■ **Exercise aim**: Give back exactly the stretch of data below from the line holding "new: purple_vasubo (198,314,293,385)" through the line holding "to black_pidosadix (321,386,391,442)", both ends included, and leave the remaining lines out.
** Input follows **
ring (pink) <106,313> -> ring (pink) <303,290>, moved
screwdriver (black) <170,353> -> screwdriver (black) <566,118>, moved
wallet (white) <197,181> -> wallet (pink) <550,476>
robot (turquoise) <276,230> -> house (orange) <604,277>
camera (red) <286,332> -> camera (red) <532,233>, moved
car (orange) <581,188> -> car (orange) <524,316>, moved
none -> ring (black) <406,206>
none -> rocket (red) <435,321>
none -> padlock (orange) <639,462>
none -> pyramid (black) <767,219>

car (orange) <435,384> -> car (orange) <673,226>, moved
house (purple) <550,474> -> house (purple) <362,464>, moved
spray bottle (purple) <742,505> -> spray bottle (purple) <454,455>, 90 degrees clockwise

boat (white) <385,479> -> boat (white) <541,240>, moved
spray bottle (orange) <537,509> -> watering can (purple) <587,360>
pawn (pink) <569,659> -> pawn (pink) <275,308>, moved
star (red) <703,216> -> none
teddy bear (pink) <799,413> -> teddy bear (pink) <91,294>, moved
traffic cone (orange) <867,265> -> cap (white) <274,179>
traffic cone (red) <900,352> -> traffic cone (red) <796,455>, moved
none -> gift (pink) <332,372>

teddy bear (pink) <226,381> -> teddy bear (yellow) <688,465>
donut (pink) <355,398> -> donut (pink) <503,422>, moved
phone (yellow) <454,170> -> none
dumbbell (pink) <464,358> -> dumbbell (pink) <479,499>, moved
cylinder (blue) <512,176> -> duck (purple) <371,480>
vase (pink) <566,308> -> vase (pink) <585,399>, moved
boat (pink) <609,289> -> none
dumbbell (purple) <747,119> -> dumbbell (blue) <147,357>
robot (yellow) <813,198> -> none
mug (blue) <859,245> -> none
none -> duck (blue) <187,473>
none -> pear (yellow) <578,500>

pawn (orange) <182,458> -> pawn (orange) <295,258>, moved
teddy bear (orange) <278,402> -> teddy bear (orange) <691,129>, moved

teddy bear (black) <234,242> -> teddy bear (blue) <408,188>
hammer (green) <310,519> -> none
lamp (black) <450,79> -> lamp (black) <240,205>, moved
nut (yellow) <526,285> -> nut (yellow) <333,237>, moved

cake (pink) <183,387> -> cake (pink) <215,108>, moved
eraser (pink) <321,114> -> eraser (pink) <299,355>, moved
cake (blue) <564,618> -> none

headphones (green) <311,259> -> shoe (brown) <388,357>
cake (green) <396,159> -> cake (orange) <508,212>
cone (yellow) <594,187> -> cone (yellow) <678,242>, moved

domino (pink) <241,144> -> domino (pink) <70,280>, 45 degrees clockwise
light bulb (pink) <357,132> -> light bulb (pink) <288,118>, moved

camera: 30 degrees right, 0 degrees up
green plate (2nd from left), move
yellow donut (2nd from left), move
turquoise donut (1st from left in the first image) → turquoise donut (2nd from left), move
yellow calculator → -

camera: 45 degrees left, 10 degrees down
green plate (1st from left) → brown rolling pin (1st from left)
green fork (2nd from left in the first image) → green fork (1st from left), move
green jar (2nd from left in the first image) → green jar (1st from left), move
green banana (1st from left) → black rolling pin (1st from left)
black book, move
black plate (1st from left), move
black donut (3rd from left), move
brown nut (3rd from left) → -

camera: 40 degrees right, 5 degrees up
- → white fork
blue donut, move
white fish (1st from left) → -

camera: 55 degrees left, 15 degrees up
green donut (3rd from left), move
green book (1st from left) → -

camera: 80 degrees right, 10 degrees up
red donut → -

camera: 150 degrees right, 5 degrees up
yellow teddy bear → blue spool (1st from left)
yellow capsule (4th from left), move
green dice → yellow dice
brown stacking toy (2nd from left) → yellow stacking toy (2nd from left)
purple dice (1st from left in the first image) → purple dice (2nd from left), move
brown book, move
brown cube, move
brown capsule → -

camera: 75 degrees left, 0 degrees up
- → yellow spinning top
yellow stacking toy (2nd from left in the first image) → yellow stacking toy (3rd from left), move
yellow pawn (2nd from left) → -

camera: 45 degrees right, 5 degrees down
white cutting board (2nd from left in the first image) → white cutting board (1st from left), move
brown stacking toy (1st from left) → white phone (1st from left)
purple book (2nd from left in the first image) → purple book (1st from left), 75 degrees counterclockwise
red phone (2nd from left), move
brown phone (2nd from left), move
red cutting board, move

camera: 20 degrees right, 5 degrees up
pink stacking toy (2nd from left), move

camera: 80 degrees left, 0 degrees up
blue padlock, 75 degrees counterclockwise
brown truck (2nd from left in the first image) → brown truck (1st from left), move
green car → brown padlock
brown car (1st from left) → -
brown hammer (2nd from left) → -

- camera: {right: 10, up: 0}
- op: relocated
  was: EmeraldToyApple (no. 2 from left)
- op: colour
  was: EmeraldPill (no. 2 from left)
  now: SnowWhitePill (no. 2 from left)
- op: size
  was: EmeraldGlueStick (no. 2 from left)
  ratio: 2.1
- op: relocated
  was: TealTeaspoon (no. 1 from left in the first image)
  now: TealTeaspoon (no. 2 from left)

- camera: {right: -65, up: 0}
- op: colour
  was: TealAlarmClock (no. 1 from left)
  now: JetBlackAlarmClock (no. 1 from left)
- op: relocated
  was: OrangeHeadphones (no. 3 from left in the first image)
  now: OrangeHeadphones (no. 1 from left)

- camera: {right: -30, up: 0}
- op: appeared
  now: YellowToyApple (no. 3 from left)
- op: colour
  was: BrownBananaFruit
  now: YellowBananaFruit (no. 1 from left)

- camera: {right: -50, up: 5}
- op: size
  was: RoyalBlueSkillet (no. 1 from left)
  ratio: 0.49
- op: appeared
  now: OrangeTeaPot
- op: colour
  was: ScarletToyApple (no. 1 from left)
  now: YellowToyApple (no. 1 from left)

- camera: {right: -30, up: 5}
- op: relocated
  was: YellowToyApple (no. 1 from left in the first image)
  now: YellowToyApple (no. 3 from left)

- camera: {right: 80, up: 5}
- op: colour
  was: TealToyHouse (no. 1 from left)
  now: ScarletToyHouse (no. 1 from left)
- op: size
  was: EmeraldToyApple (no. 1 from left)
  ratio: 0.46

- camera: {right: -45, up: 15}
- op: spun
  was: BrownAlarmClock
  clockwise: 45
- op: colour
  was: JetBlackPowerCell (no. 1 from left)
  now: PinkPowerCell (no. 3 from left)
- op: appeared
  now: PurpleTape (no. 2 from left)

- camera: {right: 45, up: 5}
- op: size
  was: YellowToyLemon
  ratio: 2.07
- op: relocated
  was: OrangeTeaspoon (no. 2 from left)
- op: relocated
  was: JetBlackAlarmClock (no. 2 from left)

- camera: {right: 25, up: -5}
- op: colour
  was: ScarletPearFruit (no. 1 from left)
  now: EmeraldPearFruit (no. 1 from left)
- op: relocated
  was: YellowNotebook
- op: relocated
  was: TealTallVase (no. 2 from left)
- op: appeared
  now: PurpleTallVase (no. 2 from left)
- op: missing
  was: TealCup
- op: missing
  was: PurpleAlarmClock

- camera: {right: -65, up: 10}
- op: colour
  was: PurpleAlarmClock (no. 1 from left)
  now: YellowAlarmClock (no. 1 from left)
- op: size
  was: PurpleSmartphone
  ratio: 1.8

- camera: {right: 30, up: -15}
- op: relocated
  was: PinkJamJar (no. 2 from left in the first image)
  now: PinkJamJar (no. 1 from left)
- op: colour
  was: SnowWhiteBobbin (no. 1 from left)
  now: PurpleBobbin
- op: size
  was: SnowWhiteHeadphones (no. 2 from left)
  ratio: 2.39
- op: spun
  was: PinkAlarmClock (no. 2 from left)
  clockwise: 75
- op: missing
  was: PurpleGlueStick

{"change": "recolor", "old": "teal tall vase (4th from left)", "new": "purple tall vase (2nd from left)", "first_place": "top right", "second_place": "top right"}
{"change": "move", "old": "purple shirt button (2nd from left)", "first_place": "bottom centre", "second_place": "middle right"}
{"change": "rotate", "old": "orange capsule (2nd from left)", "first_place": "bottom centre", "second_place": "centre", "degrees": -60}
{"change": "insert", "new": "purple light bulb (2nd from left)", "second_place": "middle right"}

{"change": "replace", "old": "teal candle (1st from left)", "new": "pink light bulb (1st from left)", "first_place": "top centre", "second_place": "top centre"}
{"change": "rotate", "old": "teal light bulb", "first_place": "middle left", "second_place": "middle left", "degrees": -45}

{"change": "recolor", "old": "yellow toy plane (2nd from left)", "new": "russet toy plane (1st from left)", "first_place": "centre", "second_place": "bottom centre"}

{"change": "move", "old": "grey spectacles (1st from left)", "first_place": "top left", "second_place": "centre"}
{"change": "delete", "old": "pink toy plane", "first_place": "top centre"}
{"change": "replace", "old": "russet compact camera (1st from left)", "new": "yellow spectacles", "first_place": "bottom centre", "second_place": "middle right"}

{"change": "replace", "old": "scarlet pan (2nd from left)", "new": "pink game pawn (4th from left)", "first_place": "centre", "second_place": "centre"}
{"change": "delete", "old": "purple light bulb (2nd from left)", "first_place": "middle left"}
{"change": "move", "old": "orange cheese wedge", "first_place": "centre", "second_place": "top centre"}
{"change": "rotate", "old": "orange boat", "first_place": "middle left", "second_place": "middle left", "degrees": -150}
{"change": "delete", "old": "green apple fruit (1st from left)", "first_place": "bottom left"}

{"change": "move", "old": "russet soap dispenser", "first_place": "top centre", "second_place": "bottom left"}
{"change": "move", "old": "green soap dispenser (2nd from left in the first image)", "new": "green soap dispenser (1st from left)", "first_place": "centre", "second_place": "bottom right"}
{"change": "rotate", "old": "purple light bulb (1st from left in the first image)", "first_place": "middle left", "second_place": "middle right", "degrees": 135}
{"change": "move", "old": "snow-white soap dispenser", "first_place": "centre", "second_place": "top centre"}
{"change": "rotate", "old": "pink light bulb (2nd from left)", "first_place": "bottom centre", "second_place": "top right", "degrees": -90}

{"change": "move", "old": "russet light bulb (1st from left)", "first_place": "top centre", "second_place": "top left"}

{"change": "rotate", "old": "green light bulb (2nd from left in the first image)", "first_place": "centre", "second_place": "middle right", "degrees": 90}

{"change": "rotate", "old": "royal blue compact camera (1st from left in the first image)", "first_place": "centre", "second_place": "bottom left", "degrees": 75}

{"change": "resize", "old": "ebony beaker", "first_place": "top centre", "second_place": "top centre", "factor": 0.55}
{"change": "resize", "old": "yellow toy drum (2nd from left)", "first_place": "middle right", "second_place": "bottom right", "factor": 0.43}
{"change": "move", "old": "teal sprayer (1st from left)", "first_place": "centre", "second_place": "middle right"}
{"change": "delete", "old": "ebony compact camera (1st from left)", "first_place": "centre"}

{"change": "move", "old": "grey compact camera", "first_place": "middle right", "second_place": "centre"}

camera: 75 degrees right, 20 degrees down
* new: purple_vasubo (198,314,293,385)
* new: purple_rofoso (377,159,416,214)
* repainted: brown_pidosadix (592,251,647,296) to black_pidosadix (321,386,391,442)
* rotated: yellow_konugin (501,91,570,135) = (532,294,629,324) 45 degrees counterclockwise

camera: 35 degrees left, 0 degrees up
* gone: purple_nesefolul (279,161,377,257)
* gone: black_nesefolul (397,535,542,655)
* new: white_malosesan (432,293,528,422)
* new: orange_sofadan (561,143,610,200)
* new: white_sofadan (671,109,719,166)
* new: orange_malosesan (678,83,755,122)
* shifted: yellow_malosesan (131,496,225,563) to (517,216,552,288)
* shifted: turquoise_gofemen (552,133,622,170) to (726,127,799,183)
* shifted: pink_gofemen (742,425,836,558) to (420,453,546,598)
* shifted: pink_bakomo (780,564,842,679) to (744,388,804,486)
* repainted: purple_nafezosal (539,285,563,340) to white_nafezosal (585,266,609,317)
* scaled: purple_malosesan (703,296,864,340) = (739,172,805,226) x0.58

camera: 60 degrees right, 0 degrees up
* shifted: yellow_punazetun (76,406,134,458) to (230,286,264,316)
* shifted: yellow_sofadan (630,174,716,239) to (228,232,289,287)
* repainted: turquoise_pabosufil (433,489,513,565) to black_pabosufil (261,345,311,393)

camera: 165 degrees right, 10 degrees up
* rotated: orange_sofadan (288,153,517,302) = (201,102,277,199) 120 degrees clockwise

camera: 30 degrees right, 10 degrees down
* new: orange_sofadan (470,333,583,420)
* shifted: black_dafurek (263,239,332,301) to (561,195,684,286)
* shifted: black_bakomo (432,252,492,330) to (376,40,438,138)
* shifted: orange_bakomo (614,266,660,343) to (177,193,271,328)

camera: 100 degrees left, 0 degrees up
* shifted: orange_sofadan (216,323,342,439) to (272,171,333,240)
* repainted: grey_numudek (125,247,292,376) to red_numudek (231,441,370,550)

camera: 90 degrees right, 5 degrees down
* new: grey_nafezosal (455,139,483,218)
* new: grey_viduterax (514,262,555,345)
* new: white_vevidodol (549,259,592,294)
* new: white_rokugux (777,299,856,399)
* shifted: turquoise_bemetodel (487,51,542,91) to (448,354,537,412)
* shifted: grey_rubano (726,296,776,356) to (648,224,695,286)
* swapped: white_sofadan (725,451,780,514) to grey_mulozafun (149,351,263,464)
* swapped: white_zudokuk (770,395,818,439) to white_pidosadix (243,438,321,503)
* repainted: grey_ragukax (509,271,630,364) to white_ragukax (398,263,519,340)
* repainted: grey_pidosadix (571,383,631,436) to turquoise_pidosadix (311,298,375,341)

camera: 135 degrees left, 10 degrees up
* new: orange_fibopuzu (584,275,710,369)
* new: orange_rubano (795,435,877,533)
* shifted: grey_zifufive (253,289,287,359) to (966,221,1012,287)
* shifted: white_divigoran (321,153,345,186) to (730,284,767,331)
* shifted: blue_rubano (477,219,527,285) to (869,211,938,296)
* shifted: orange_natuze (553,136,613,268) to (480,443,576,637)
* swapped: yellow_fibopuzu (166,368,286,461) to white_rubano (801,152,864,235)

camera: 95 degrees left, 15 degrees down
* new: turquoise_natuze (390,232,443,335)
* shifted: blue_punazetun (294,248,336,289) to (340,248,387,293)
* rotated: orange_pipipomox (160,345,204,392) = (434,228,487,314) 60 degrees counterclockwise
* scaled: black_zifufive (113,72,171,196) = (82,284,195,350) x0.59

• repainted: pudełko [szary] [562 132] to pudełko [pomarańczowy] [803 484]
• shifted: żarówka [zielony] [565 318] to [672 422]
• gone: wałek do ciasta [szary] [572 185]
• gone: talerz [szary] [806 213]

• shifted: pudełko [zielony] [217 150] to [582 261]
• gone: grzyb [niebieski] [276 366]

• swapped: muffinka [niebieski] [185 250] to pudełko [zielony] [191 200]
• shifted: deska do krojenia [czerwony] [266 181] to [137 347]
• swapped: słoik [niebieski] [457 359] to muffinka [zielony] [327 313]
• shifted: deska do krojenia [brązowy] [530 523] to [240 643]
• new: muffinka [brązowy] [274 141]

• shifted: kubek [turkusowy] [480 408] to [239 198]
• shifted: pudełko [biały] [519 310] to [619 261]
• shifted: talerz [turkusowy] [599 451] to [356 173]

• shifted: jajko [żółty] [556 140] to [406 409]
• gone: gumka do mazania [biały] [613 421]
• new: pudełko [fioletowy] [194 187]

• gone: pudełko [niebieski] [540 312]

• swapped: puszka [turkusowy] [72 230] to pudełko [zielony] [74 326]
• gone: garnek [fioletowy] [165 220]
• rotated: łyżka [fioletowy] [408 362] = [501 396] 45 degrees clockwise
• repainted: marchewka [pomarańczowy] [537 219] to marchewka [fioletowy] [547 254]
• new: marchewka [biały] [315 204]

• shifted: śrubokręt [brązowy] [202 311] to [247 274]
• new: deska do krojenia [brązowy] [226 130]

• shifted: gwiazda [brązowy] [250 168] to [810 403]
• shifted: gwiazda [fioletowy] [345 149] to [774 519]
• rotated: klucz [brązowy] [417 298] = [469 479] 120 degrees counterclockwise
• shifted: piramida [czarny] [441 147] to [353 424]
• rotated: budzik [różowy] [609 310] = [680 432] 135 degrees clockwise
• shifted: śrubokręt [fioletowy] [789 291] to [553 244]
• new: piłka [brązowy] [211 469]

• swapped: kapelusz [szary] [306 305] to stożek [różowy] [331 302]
** End of Input **
■ **Finished exercise**:
* new: purple_vasubo (198,314,293,385)
* new: purple_rofoso (377,159,416,214)
* repainted: brown_pidosadix (592,251,647,296) to black_pidosadix (321,386,391,442)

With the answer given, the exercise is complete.